* _Records for the task_:
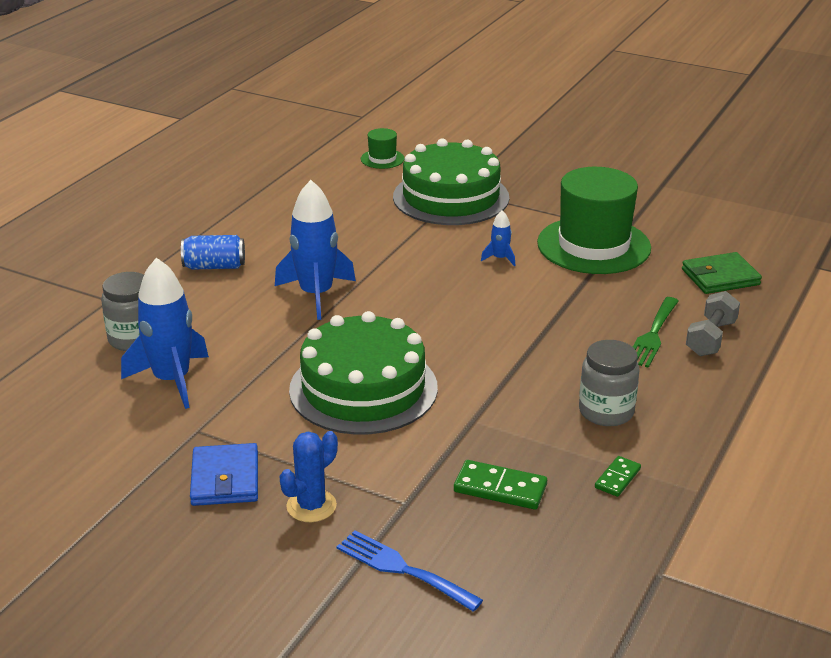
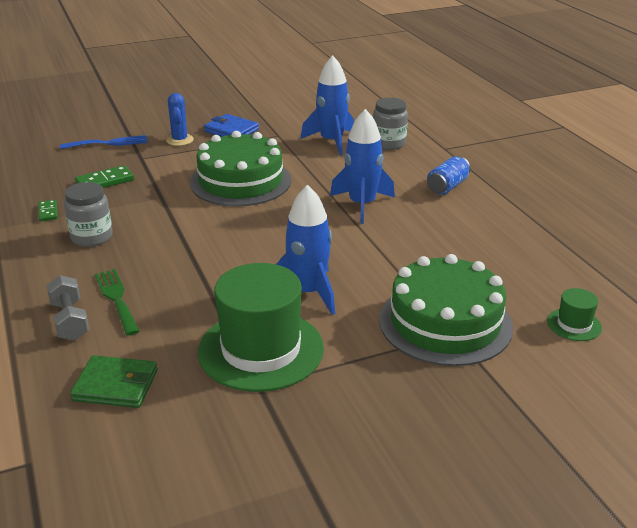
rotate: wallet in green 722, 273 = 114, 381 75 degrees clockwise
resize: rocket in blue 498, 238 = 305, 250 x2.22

...

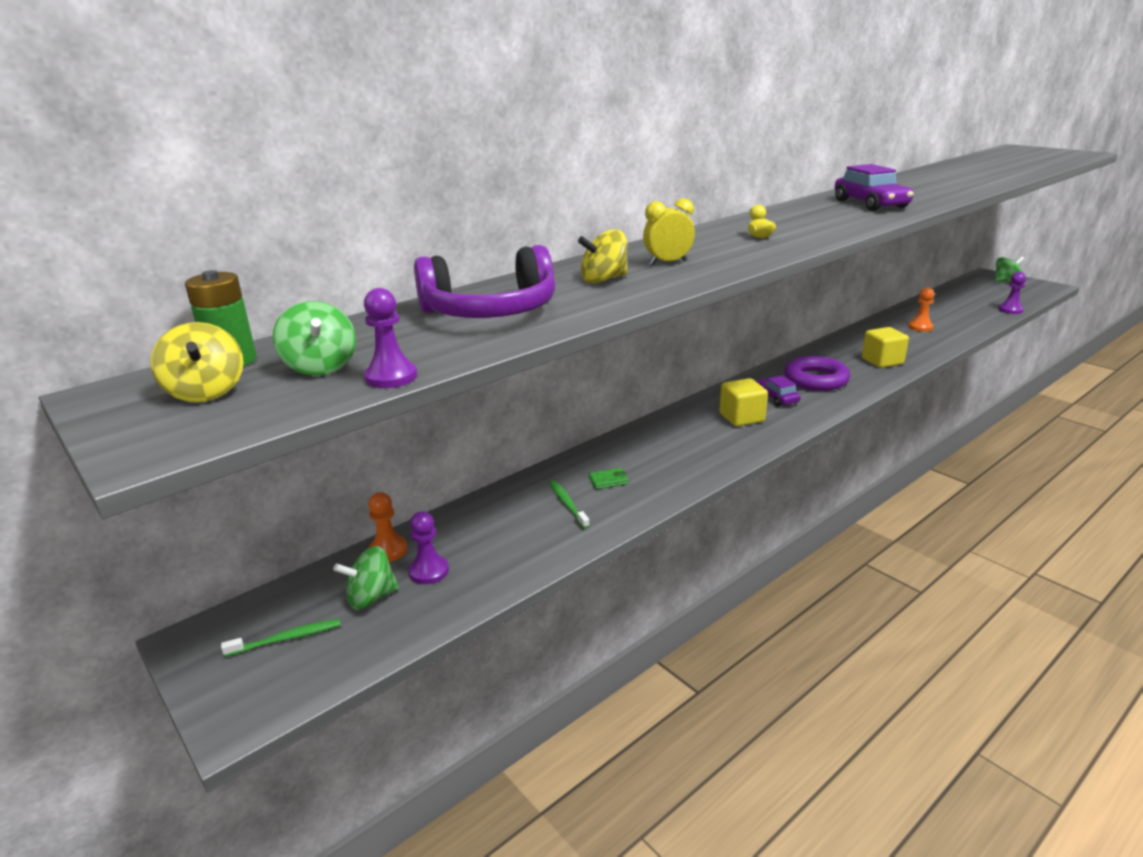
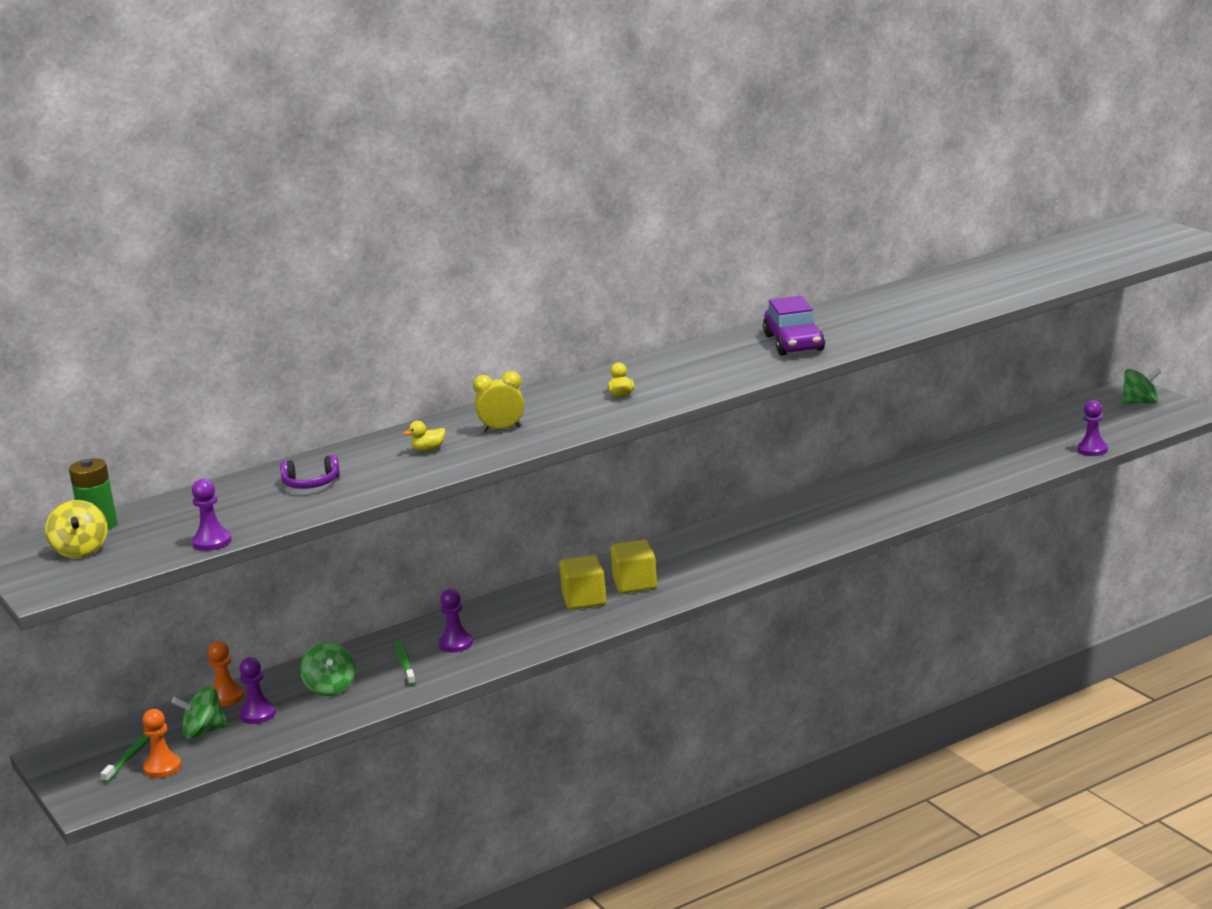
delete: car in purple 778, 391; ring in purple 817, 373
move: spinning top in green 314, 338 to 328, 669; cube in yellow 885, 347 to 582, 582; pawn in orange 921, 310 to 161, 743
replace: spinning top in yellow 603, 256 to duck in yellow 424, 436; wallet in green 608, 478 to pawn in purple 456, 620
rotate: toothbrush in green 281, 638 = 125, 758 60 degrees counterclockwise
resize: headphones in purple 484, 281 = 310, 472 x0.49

* _Assignment_:
Please transcribe exactly the lines above from the line that has "move: spinning top" up to and including the line that has "resize: headphones in"; no other line belongs in the answer.

* _Task solution_:
move: spinning top in green 314, 338 to 328, 669; cube in yellow 885, 347 to 582, 582; pawn in orange 921, 310 to 161, 743
replace: spinning top in yellow 603, 256 to duck in yellow 424, 436; wallet in green 608, 478 to pawn in purple 456, 620
rotate: toothbrush in green 281, 638 = 125, 758 60 degrees counterclockwise
resize: headphones in purple 484, 281 = 310, 472 x0.49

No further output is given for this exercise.